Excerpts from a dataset
* * *

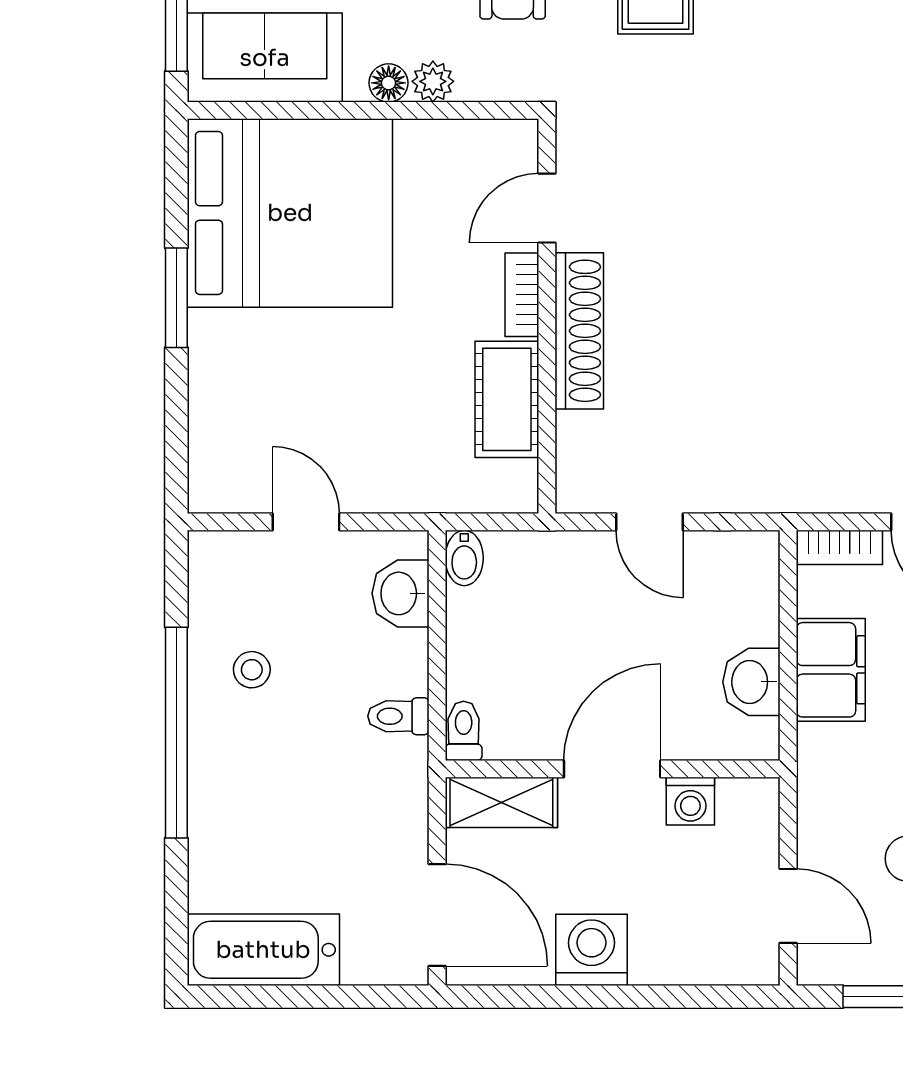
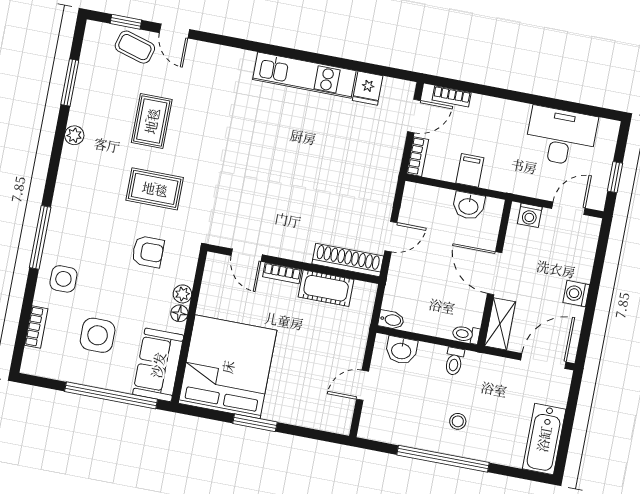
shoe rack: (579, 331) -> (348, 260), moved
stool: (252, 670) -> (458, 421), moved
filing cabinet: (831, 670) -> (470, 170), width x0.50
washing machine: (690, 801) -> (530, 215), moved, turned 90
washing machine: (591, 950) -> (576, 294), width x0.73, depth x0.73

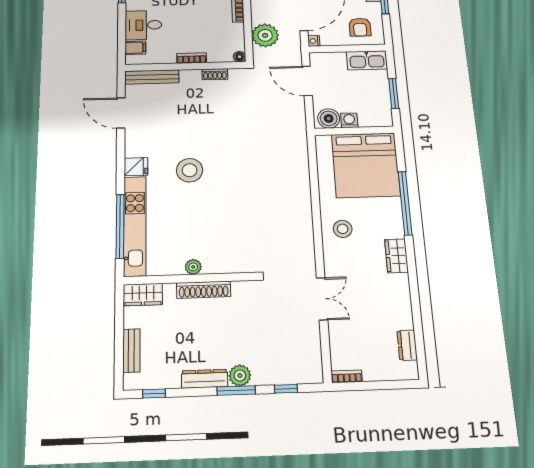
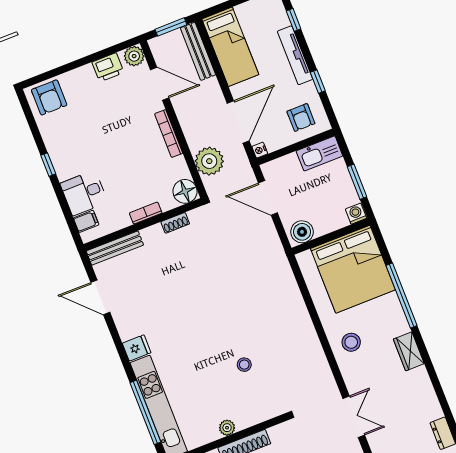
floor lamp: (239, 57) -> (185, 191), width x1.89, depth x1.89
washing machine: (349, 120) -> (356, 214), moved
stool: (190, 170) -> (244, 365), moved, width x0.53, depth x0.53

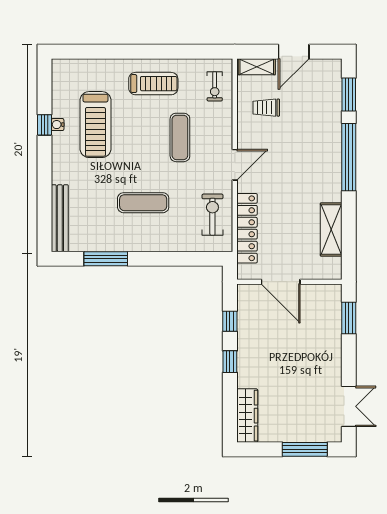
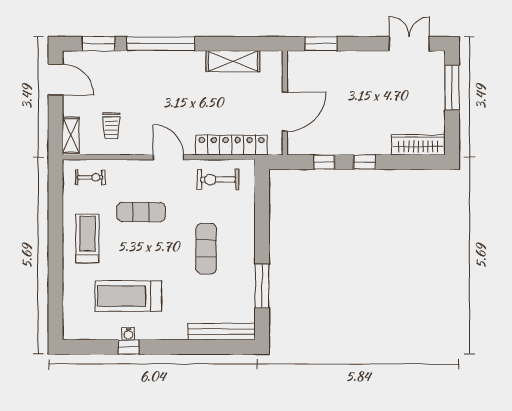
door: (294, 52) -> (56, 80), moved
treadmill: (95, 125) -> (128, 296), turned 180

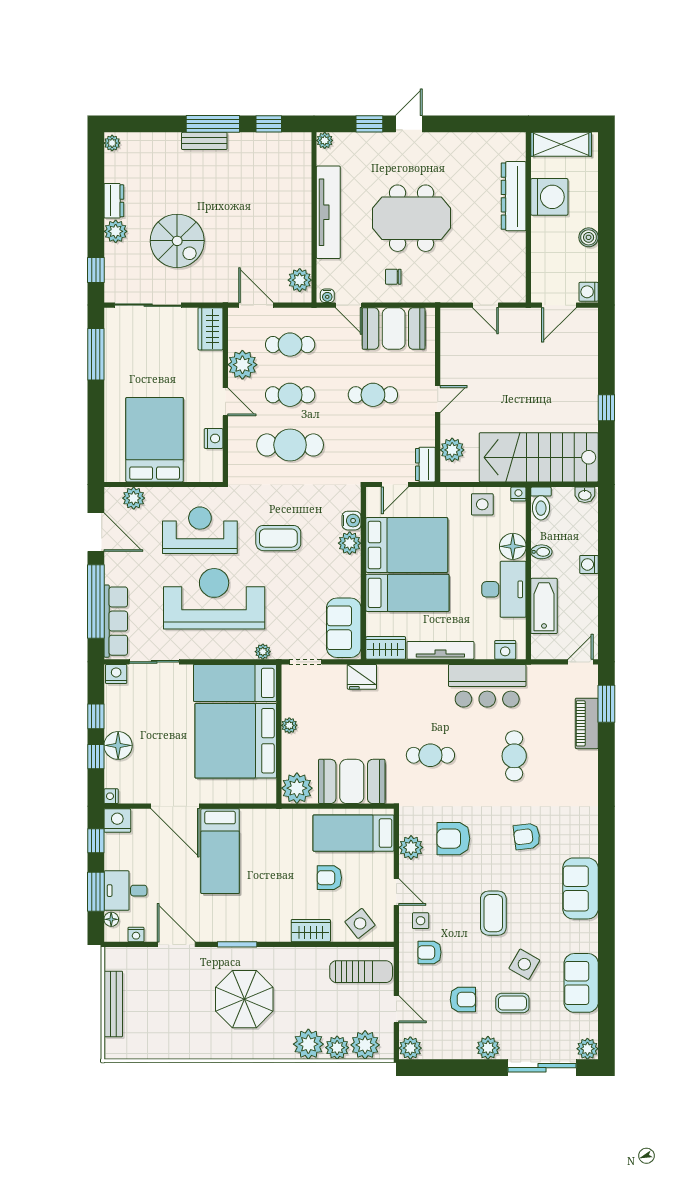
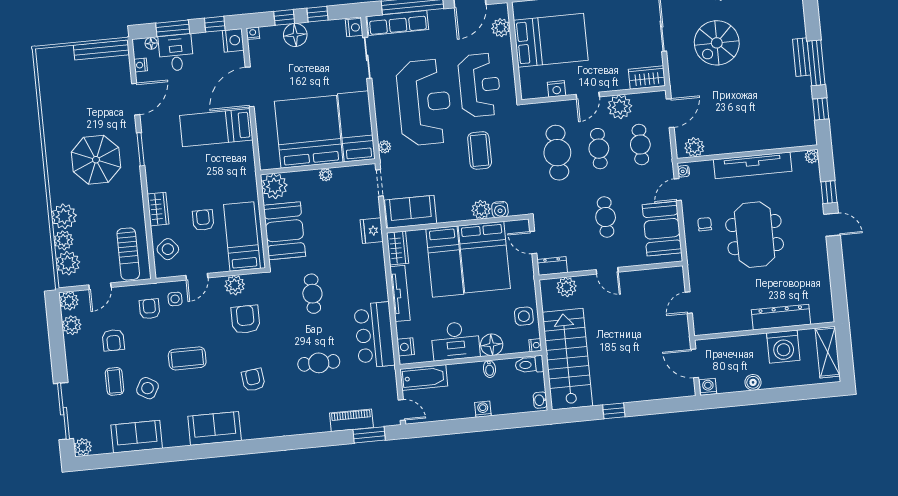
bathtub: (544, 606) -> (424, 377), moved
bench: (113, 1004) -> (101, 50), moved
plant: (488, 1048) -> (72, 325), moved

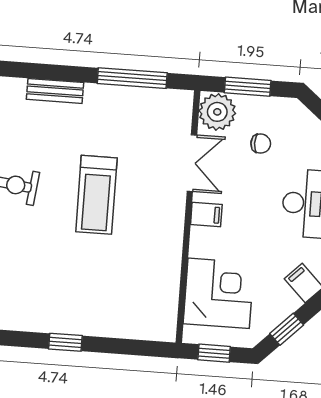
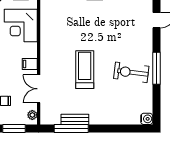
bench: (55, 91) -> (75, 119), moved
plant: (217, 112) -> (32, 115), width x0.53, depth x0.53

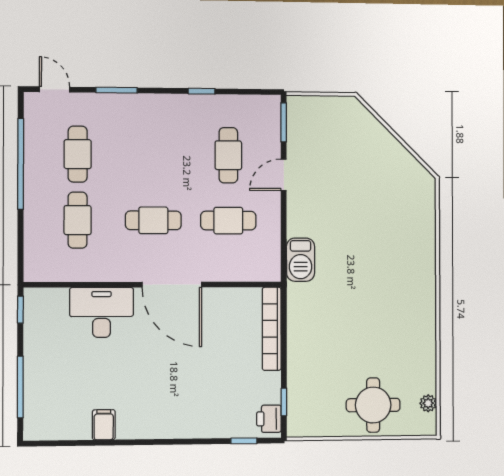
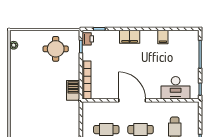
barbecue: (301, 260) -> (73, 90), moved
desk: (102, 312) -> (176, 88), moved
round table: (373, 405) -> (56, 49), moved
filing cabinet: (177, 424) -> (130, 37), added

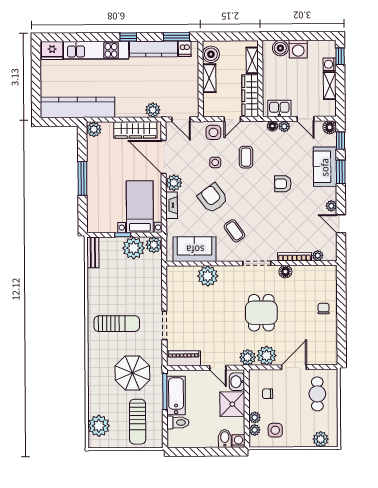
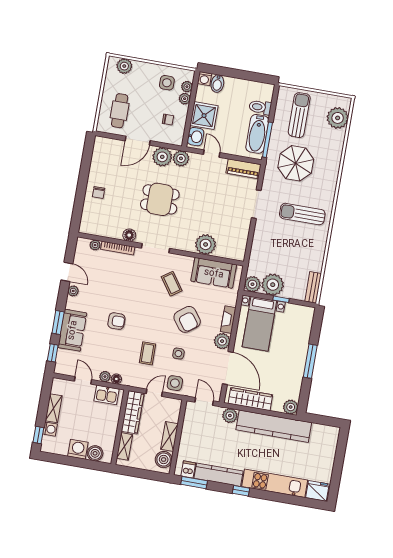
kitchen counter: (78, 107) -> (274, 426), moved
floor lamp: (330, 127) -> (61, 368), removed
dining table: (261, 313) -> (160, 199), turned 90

* * *

Work item:
Looking at the records, how many lines include "depth"? Respond with the number only.

Output of the exercise:
4